Type out all the records word for word. Any pictures are to be left out.

Segment Start: Data records

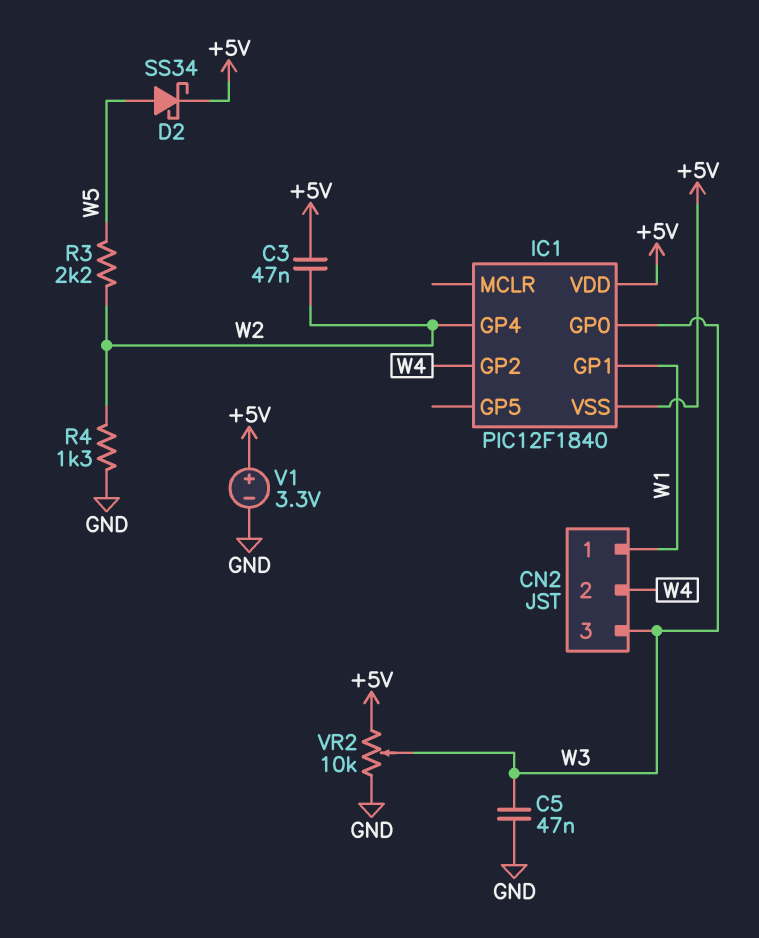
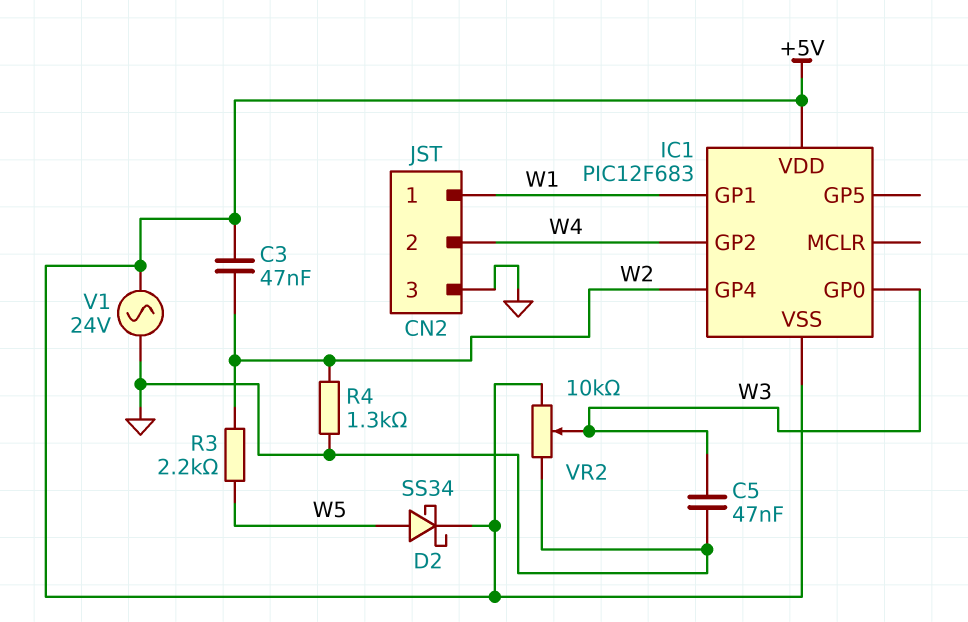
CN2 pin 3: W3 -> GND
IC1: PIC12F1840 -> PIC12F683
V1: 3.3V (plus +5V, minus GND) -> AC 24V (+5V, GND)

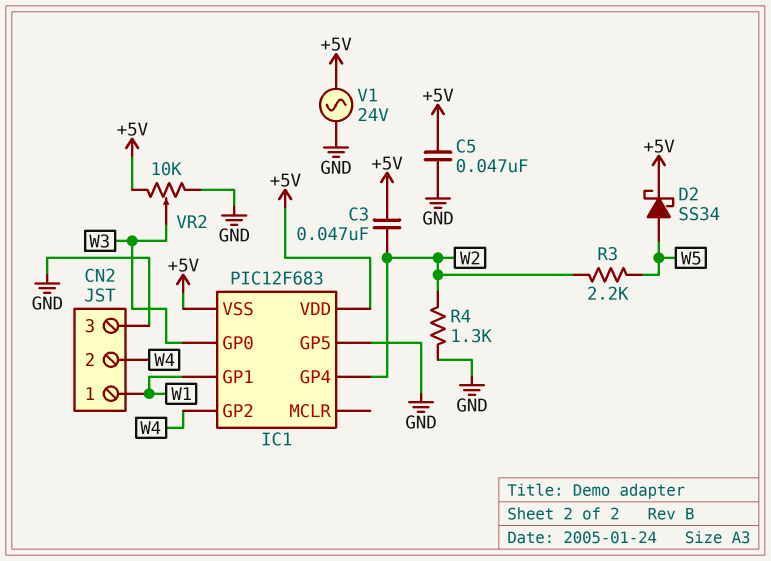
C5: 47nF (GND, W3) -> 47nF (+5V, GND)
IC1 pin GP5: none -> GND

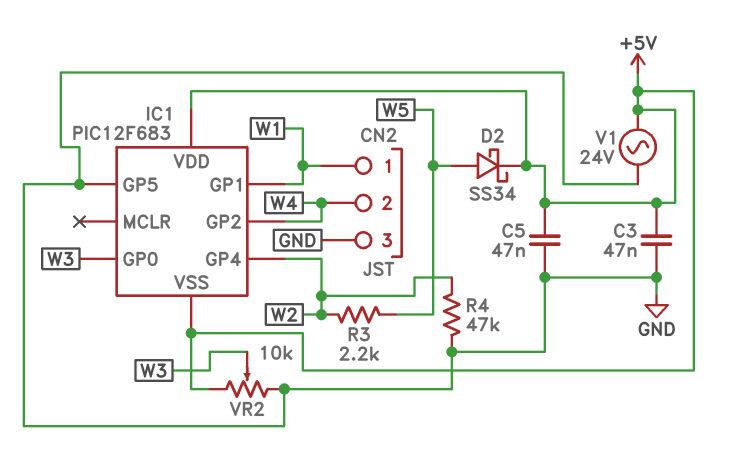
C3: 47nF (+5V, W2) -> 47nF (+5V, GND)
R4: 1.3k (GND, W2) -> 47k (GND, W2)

Segment End: Data records

**Problem solution**
CN2 pin 3: W3 -> GND
IC1: PIC12F1840 -> PIC12F683
V1: 3.3V (plus +5V, minus GND) -> AC 24V (+5V, GND)

C5: 47nF (GND, W3) -> 47nF (+5V, GND)
IC1 pin GP5: none -> GND

C3: 47nF (+5V, W2) -> 47nF (+5V, GND)
R4: 1.3k (GND, W2) -> 47k (GND, W2)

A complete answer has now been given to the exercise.